__Supplied material__
---------------

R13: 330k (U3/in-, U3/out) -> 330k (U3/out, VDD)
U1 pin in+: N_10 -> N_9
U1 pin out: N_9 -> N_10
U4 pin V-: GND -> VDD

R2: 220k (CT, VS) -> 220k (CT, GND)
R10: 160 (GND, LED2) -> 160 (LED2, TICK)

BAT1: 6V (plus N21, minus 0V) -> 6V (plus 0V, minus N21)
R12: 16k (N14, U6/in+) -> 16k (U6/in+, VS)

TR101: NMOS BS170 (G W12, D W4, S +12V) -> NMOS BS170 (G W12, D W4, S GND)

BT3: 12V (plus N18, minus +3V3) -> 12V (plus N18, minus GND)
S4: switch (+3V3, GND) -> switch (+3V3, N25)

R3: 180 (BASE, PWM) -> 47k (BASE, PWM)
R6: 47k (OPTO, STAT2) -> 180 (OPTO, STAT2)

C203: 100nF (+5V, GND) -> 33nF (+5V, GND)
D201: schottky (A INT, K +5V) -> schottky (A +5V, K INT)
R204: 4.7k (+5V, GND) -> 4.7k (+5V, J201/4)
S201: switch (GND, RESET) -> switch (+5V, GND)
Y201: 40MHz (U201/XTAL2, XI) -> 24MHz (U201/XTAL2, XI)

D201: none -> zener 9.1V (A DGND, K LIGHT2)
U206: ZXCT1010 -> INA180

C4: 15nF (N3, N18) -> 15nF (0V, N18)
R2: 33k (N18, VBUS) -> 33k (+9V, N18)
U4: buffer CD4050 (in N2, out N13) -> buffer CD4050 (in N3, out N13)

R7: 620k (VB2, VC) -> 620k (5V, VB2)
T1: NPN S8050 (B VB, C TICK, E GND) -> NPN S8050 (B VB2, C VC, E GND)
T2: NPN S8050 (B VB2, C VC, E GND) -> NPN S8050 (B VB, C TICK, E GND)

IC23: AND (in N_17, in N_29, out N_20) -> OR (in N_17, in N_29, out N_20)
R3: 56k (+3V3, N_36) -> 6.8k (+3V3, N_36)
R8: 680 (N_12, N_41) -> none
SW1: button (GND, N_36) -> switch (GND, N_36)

---------------

__How to complete this task__
From the entries above, extract only the lines running from the one containing "D201: none -> zener 9.1V (A DGND, K LIGHT2)" through the one containing "R7: 620k (VB2, VC) -> 620k (5V, VB2)", inclusive.

__Response below__
D201: none -> zener 9.1V (A DGND, K LIGHT2)
U206: ZXCT1010 -> INA180

C4: 15nF (N3, N18) -> 15nF (0V, N18)
R2: 33k (N18, VBUS) -> 33k (+9V, N18)
U4: buffer CD4050 (in N2, out N13) -> buffer CD4050 (in N3, out N13)

R7: 620k (VB2, VC) -> 620k (5V, VB2)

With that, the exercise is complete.